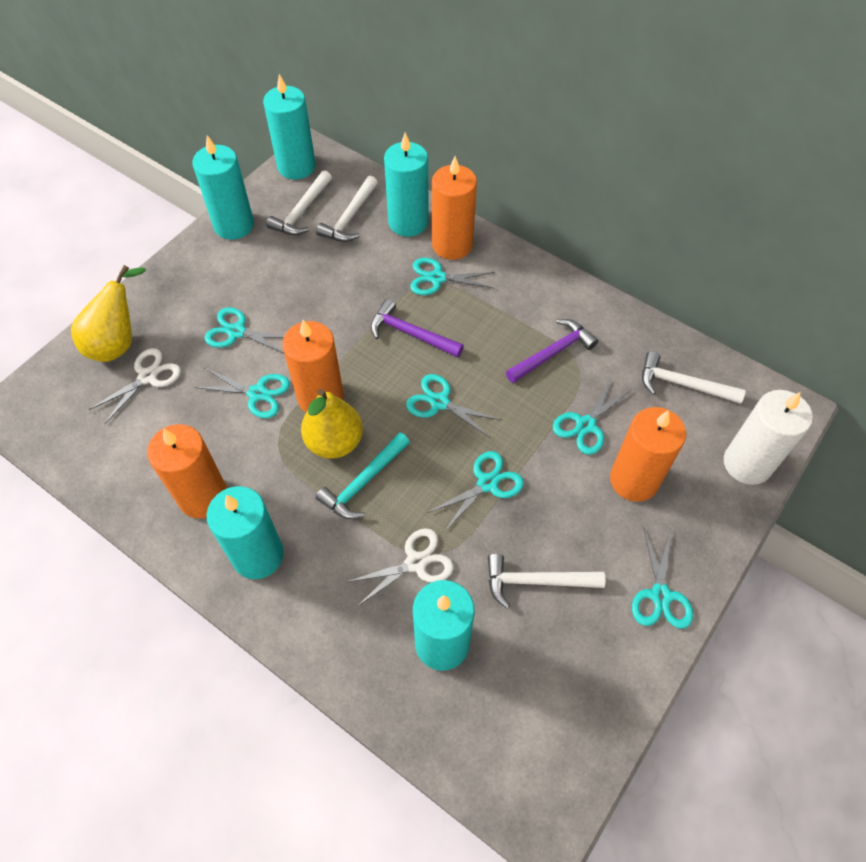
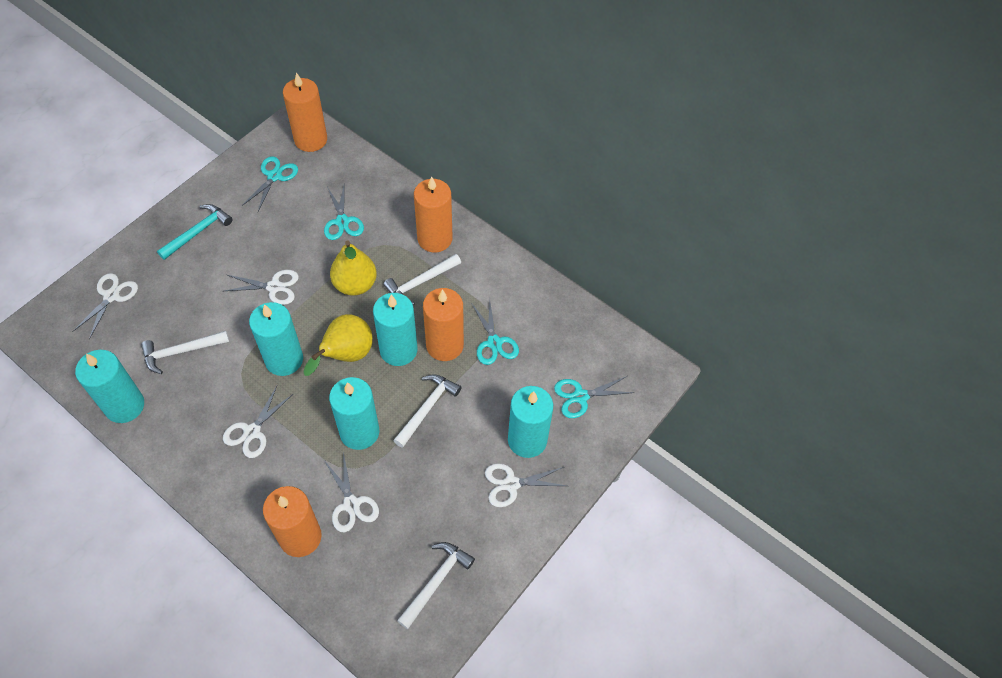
purple hammer: 2 -> 0
turquoise scissors: 7 -> 4
white candle: 1 -> 0
white scissors: 2 -> 5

## Goal of the exercise:
The material above should be printed again exactly, with each picture left out.

## Exercise result:
purple hammer: 2 -> 0
turquoise scissors: 7 -> 4
white candle: 1 -> 0
white scissors: 2 -> 5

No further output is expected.